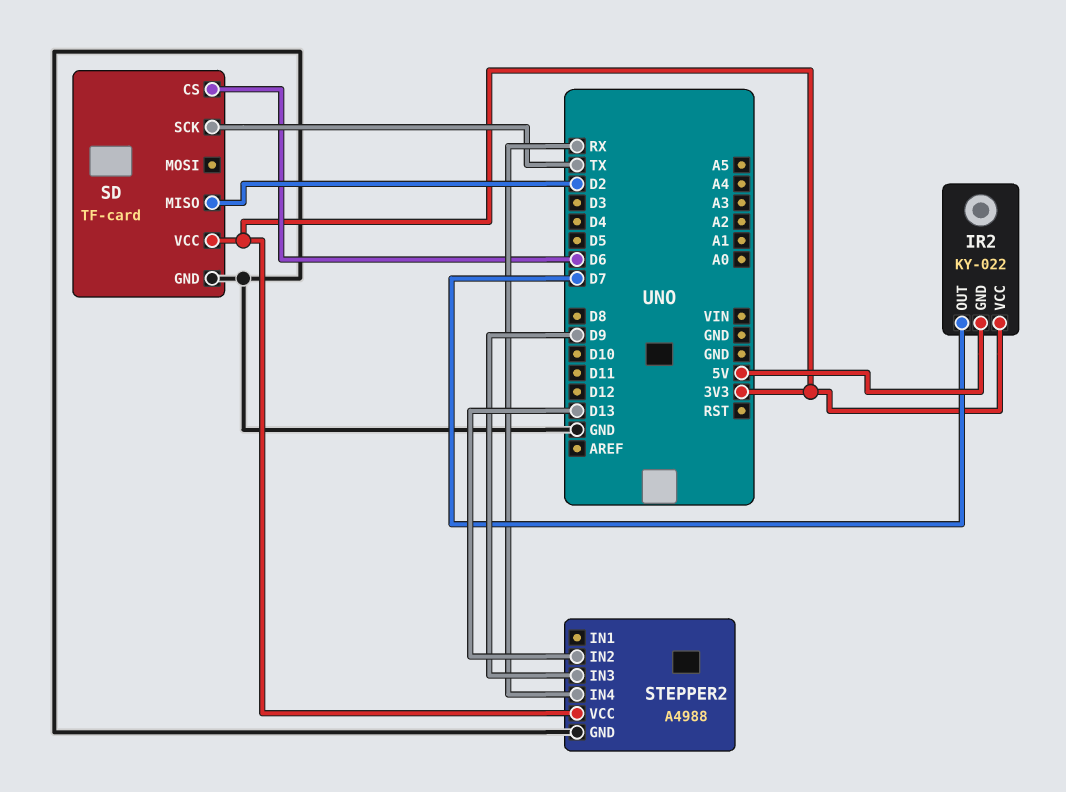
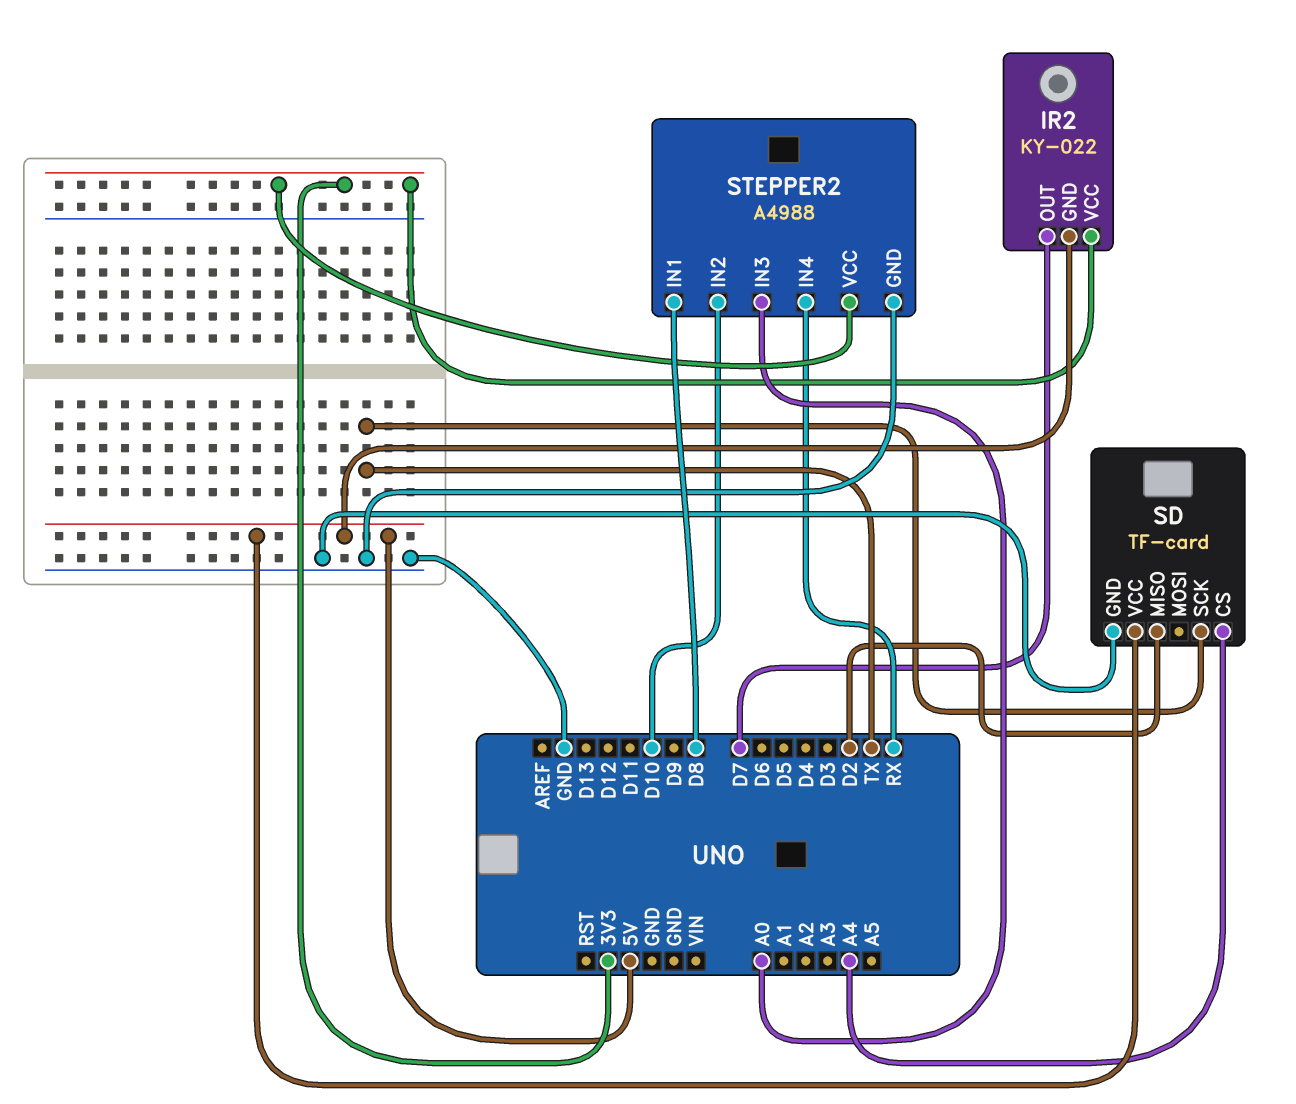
SD pin CS: D6 -> A4
SD pin VCC: 3V3 -> 5V
STEPPER2 pin IN1: none -> D8
STEPPER2 pin IN2: D13 -> D10
STEPPER2 pin IN3: D9 -> A0

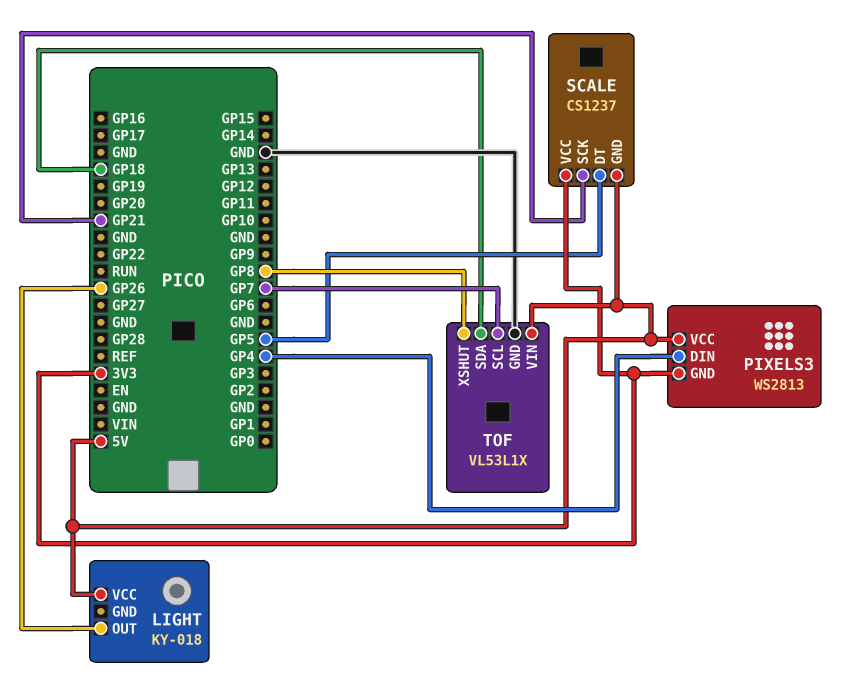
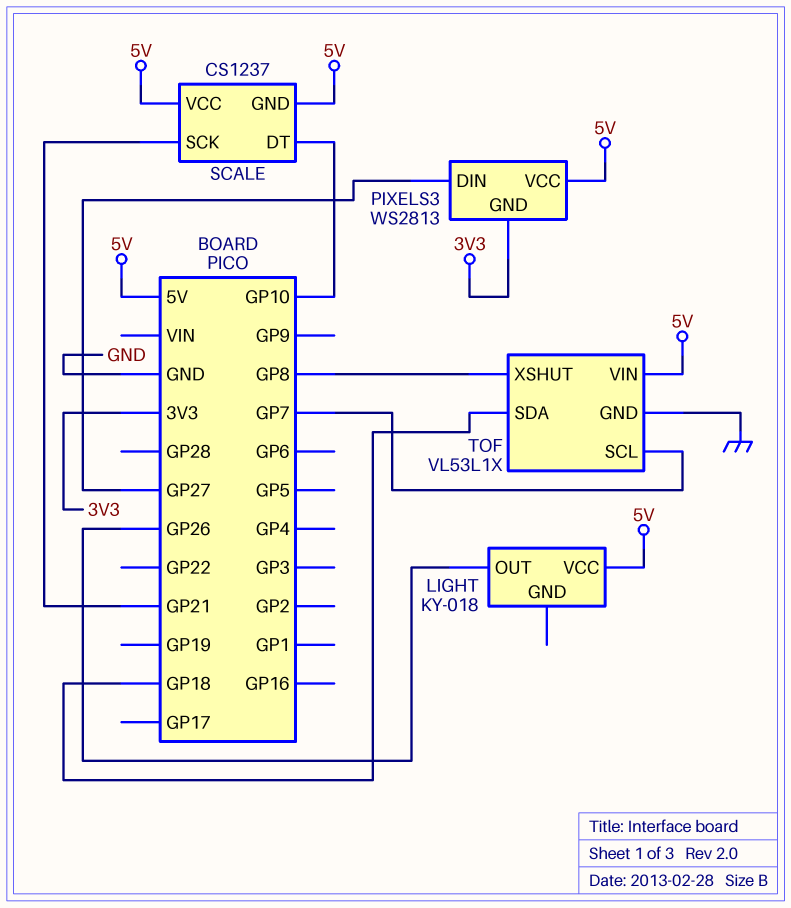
PIXELS3 pin DIN: GP4 -> GP27
SCALE pin DT: GP5 -> GP10
SCALE pin VCC: 3V3 -> 5V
__________________________________________________
**WHAT THE EXERCISE ASKS**
The word is "SCALE". Copy every line above where it appears.

**TASK ANSWER**
SCALE pin DT: GP5 -> GP10
SCALE pin VCC: 3V3 -> 5V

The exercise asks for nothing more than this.